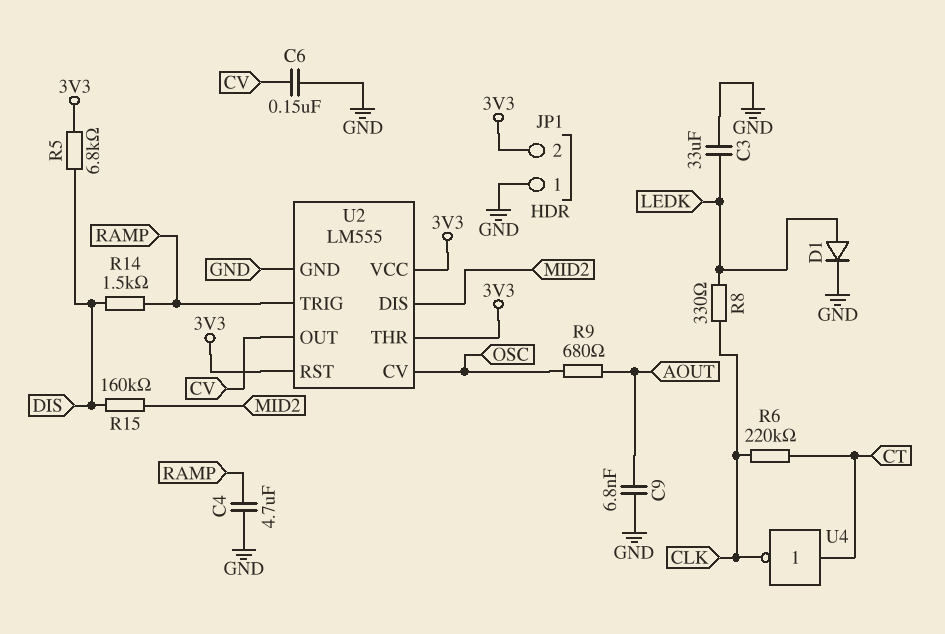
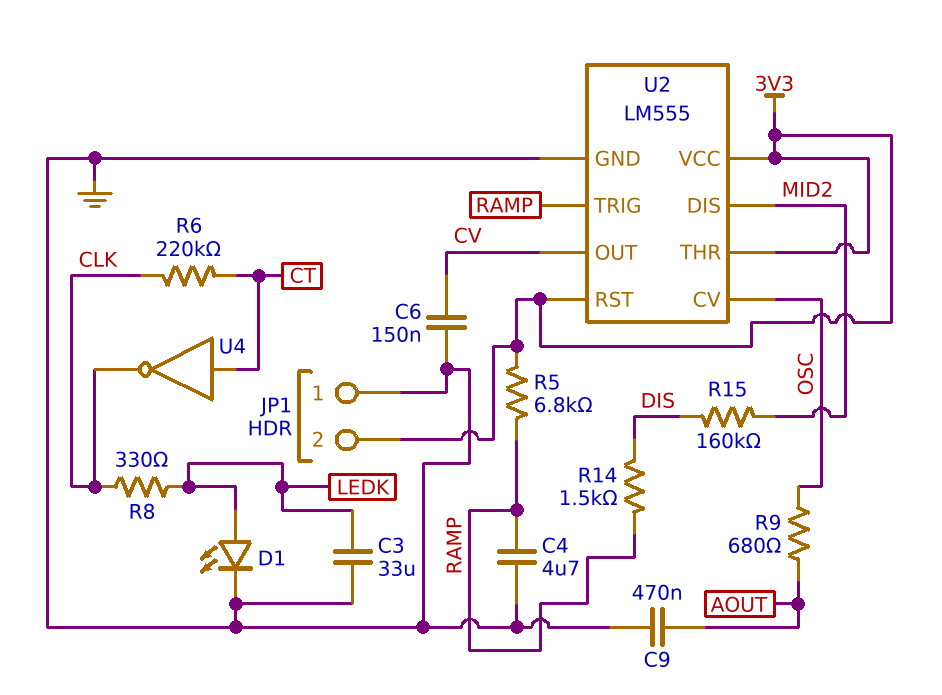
C9: 6.8nF (AOUT, GND) -> 470nF (AOUT, GND)
D1: diode (A LEDK, K GND) -> LED (A LEDK, K GND)
R5: 6.8k (3V3, DIS) -> 6.8k (3V3, RAMP)

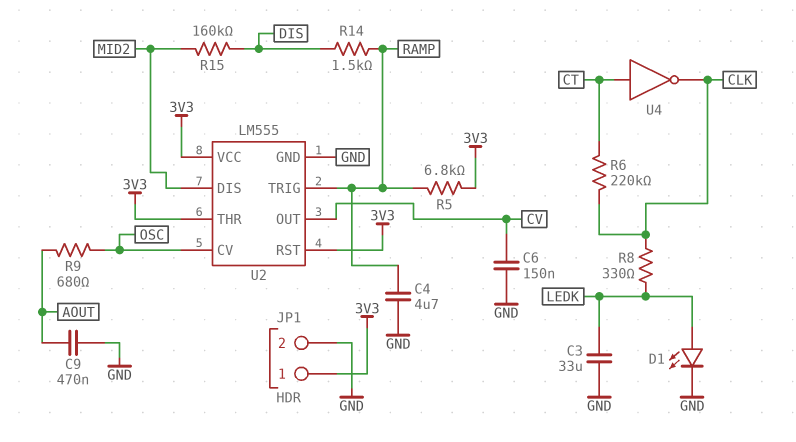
JP1 pin 1: GND -> 3V3
JP1 pin 2: 3V3 -> GND

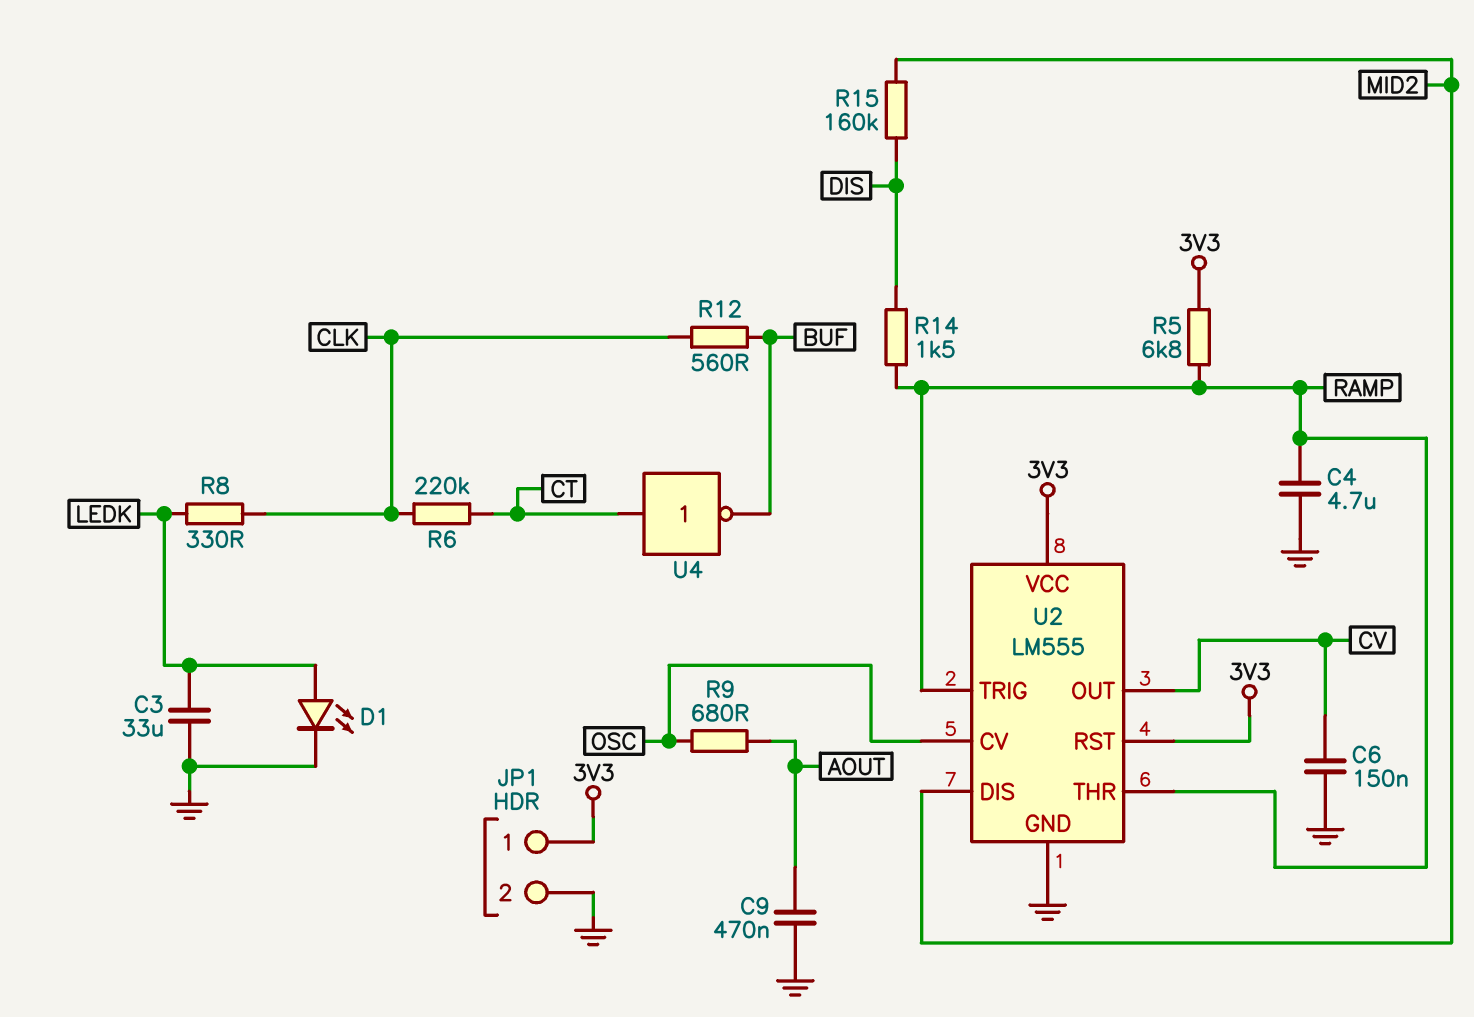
R12: none -> 560 (BUF, CLK)
U2 pin THR: 3V3 -> RAMP
U4: NOT (in CT, out CLK) -> NOT (in CT, out BUF)

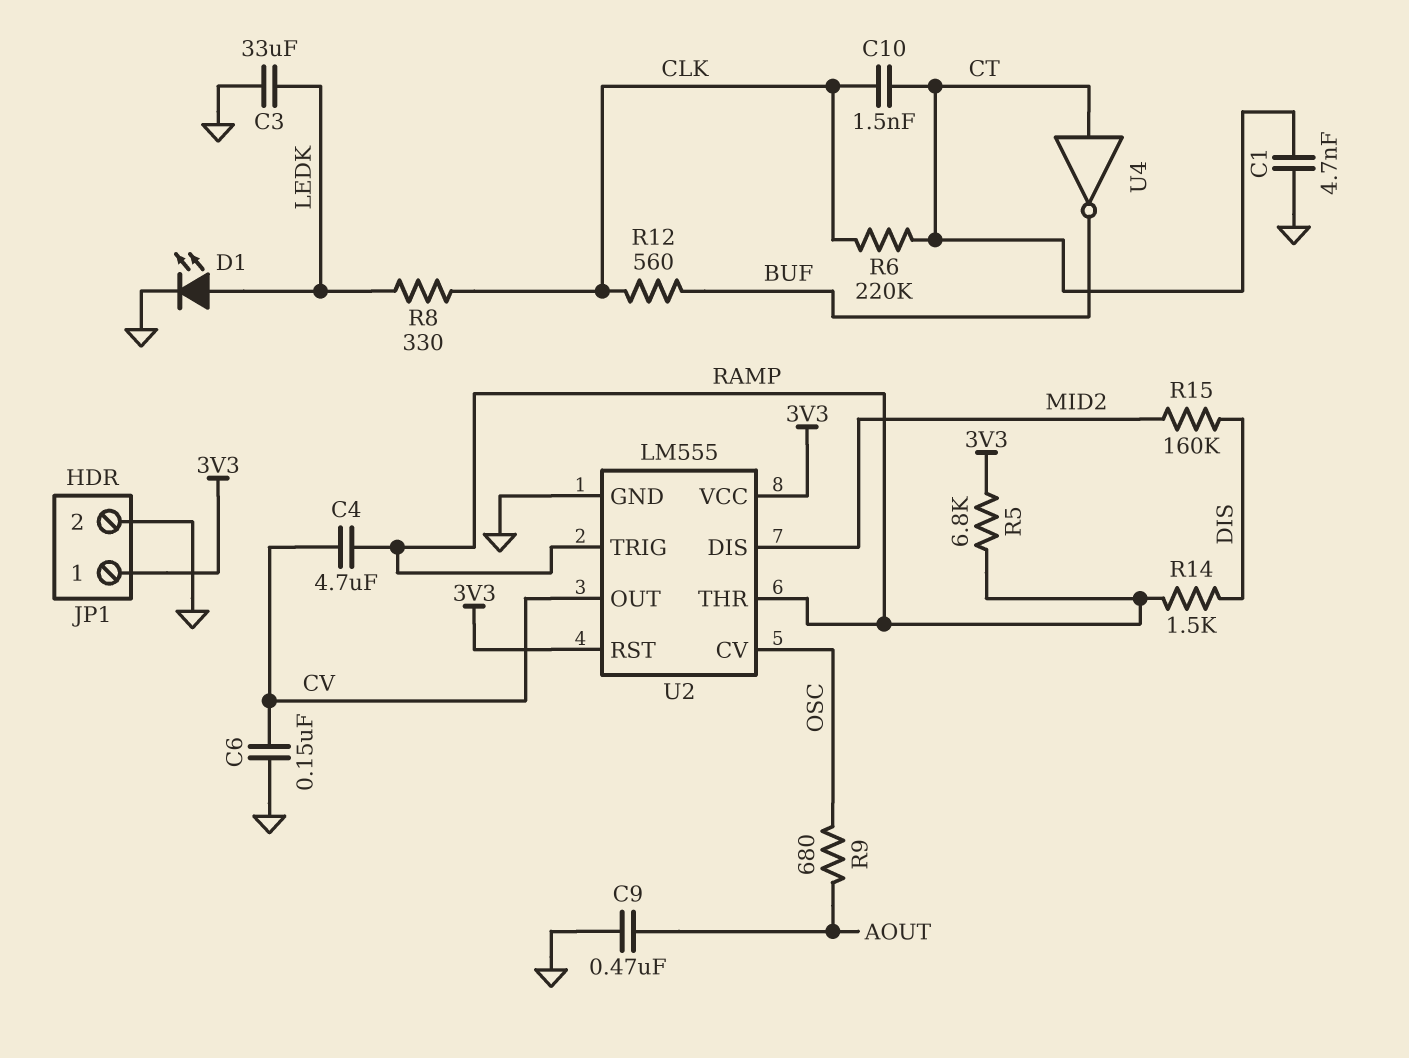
C1: none -> 4.7nF (CT, GND)
C4: 4.7uF (GND, RAMP) -> 4.7uF (CV, RAMP)
C10: none -> 1.5nF (CLK, CT)

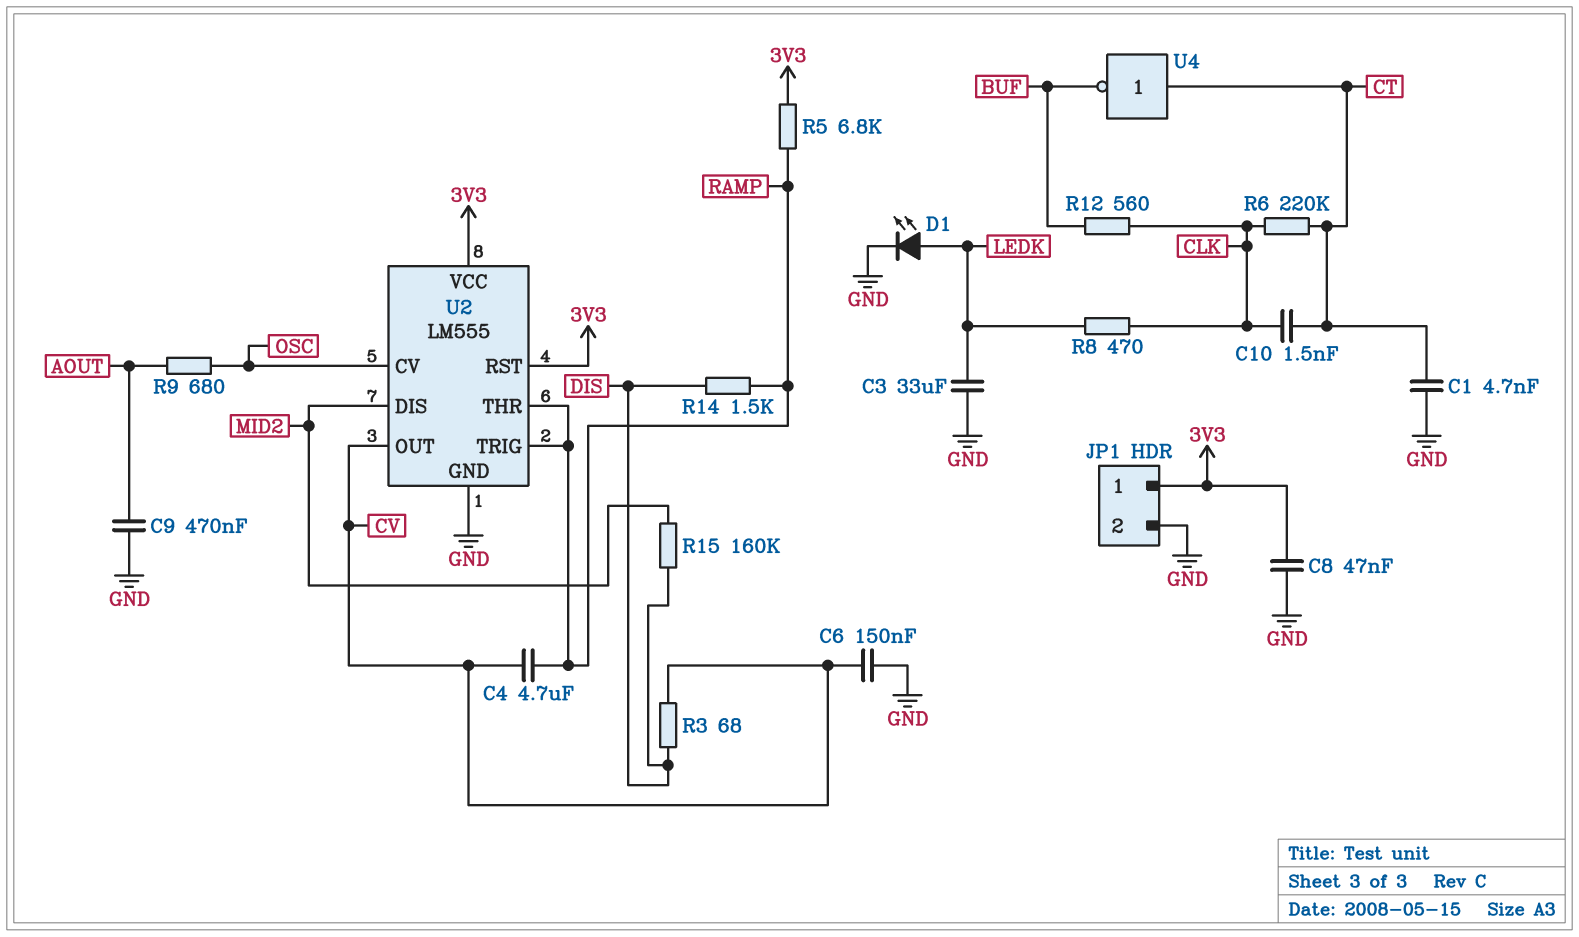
C8: none -> 47nF (3V3, GND)
R3: none -> 68 (CV, DIS)
R8: 330 (CLK, LEDK) -> 470 (CLK, LEDK)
────
> _What the task asks_:
Output each line above exactly. Skip the images.

> _Completed task_:
C9: 6.8nF (AOUT, GND) -> 470nF (AOUT, GND)
D1: diode (A LEDK, K GND) -> LED (A LEDK, K GND)
R5: 6.8k (3V3, DIS) -> 6.8k (3V3, RAMP)

JP1 pin 1: GND -> 3V3
JP1 pin 2: 3V3 -> GND

R12: none -> 560 (BUF, CLK)
U2 pin THR: 3V3 -> RAMP
U4: NOT (in CT, out CLK) -> NOT (in CT, out BUF)

C1: none -> 4.7nF (CT, GND)
C4: 4.7uF (GND, RAMP) -> 4.7uF (CV, RAMP)
C10: none -> 1.5nF (CLK, CT)

C8: none -> 47nF (3V3, GND)
R3: none -> 68 (CV, DIS)
R8: 330 (CLK, LEDK) -> 470 (CLK, LEDK)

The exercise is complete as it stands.